* _AIM OF THE EXERCISE_:
Copy all entries verbatim and keep any pictures out of the copy.

---

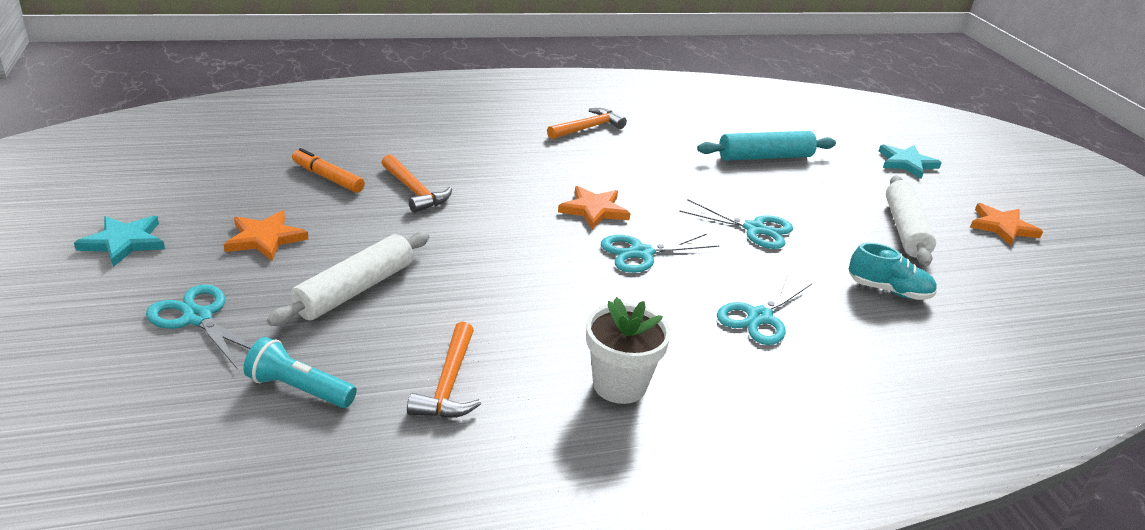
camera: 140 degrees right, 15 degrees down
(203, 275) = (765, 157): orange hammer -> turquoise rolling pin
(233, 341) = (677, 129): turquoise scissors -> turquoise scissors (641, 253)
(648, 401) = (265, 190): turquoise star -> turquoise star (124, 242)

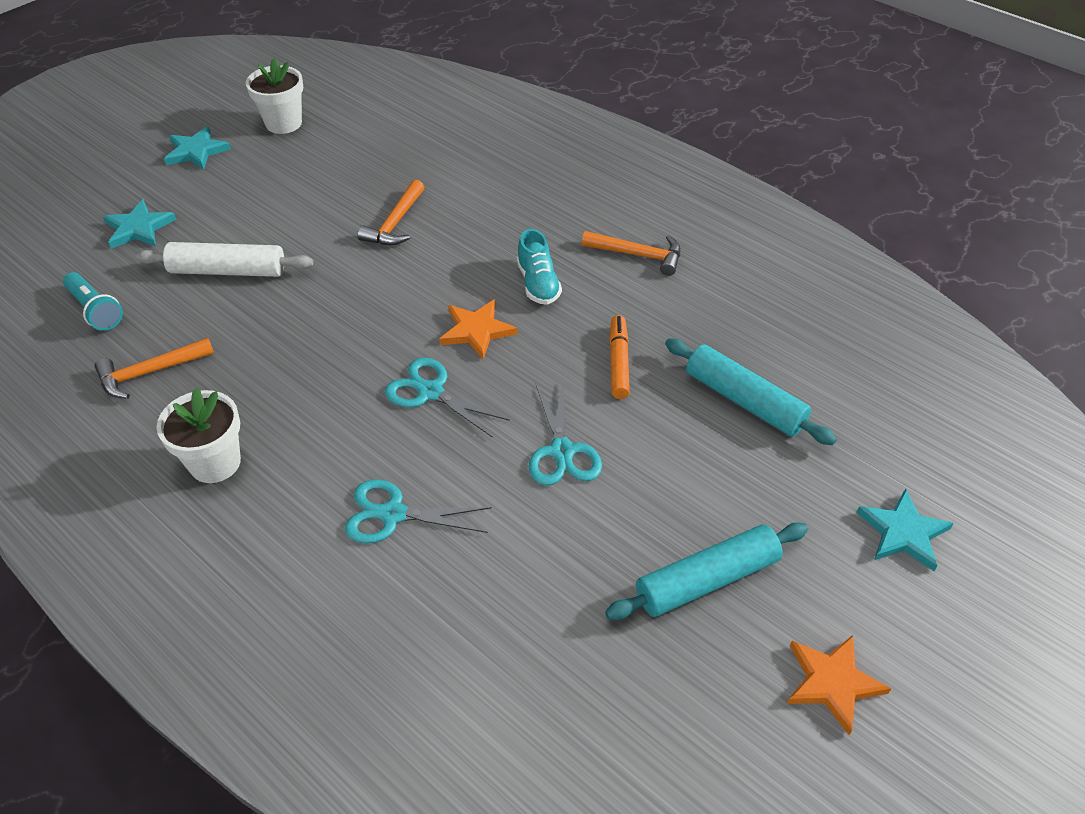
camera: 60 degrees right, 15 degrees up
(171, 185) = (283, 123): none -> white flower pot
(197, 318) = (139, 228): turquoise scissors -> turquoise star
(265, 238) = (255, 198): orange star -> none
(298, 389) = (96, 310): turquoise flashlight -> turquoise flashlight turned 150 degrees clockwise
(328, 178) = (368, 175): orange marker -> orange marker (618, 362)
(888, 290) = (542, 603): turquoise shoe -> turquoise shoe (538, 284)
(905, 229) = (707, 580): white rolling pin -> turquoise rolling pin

---

* _SOLUTION FOR THIS PROBLEM_:
camera: 140 degrees right, 15 degrees down
(203, 275) = (765, 157): orange hammer -> turquoise rolling pin
(233, 341) = (677, 129): turquoise scissors -> turquoise scissors (641, 253)
(648, 401) = (265, 190): turquoise star -> turquoise star (124, 242)

camera: 60 degrees right, 15 degrees up
(171, 185) = (283, 123): none -> white flower pot
(197, 318) = (139, 228): turquoise scissors -> turquoise star
(265, 238) = (255, 198): orange star -> none
(298, 389) = (96, 310): turquoise flashlight -> turquoise flashlight turned 150 degrees clockwise
(328, 178) = (368, 175): orange marker -> orange marker (618, 362)
(888, 290) = (542, 603): turquoise shoe -> turquoise shoe (538, 284)
(905, 229) = (707, 580): white rolling pin -> turquoise rolling pin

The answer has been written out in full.